> **Problem description**:
Each entry below is to be printed verbatim.

------------------------------------------------

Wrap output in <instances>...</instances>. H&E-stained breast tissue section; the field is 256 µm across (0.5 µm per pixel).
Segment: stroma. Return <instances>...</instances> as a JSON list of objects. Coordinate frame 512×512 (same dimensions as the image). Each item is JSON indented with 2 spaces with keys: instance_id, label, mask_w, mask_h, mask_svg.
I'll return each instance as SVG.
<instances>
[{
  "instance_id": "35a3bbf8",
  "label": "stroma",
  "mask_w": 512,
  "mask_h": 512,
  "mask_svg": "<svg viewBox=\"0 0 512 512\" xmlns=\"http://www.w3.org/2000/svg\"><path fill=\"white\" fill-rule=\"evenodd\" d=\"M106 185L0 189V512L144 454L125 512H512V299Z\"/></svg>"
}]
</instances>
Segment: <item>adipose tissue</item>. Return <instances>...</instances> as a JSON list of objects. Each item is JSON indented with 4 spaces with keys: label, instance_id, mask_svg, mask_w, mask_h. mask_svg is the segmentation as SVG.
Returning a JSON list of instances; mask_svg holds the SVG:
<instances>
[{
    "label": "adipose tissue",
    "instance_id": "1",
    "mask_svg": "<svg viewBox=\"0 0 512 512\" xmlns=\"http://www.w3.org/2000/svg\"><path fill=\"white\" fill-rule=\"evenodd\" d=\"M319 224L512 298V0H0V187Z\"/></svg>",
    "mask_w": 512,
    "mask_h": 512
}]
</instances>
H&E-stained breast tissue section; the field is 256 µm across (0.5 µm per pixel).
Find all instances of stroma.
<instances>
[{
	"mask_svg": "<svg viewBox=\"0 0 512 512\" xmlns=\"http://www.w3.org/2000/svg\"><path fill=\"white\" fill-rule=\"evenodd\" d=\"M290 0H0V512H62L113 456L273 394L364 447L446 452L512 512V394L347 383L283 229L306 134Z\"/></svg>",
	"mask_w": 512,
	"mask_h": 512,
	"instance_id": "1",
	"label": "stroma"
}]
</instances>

------------------------------------------------

> **Result for this task**:
Wrap output in <instances>...</instances>. H&E-stained breast tissue section; the field is 256 µm across (0.5 µm per pixel).
Segment: stroma. Return <instances>...</instances> as a JSON list of objects. Coordinate frame 512×512 (same dimensions as the image). Each item is JSON indented with 2 spaces with keys: instance_id, label, mask_w, mask_h, mask_svg.
I'll return each instance as SVG.
<instances>
[{
  "instance_id": "35a3bbf8",
  "label": "stroma",
  "mask_w": 512,
  "mask_h": 512,
  "mask_svg": "<svg viewBox=\"0 0 512 512\" xmlns=\"http://www.w3.org/2000/svg\"><path fill=\"white\" fill-rule=\"evenodd\" d=\"M106 185L0 189V512L144 454L125 512H512V299Z\"/></svg>"
}]
</instances>
Segment: <item>adipose tissue</item>. Return <instances>...</instances> as a JSON list of objects. Each item is JSON indented with 4 spaces with keys: label, instance_id, mask_svg, mask_w, mask_h. mask_svg is the segmentation as SVG.
Returning a JSON list of instances; mask_svg holds the SVG:
<instances>
[{
    "label": "adipose tissue",
    "instance_id": "1",
    "mask_svg": "<svg viewBox=\"0 0 512 512\" xmlns=\"http://www.w3.org/2000/svg\"><path fill=\"white\" fill-rule=\"evenodd\" d=\"M319 224L512 298V0H0V187Z\"/></svg>",
    "mask_w": 512,
    "mask_h": 512
}]
</instances>
H&E-stained breast tissue section; the field is 256 µm across (0.5 µm per pixel).
Find all instances of stroma.
<instances>
[{
	"mask_svg": "<svg viewBox=\"0 0 512 512\" xmlns=\"http://www.w3.org/2000/svg\"><path fill=\"white\" fill-rule=\"evenodd\" d=\"M290 0H0V512H62L113 456L273 394L364 447L446 452L512 512V394L347 383L283 229L306 134Z\"/></svg>",
	"mask_w": 512,
	"mask_h": 512,
	"instance_id": "1",
	"label": "stroma"
}]
</instances>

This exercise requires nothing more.